Object matching data

________________

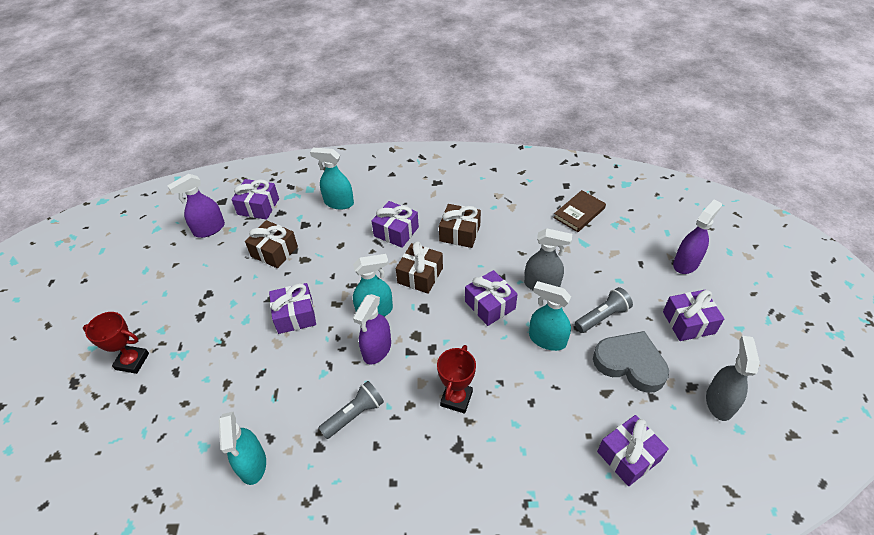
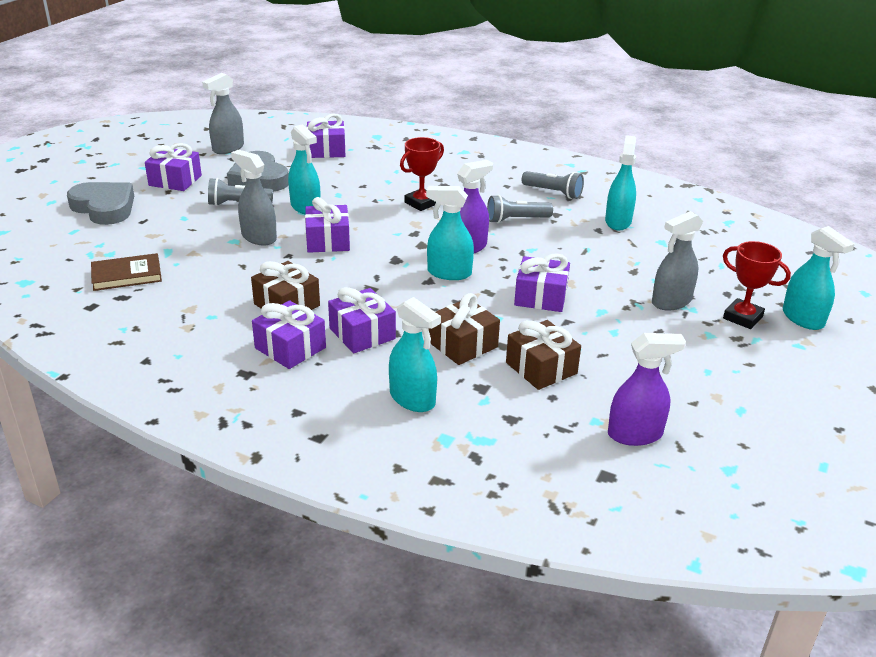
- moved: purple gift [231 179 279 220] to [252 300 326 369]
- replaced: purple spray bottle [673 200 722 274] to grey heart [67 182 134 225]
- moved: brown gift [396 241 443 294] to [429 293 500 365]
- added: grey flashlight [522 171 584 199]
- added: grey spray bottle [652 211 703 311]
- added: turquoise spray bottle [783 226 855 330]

________________

Work to complete:
The entries are to be transcribed in full. Their pictures are not.

The answer:
- moved: purple gift [231 179 279 220] to [252 300 326 369]
- replaced: purple spray bottle [673 200 722 274] to grey heart [67 182 134 225]
- moved: brown gift [396 241 443 294] to [429 293 500 365]
- added: grey flashlight [522 171 584 199]
- added: grey spray bottle [652 211 703 311]
- added: turquoise spray bottle [783 226 855 330]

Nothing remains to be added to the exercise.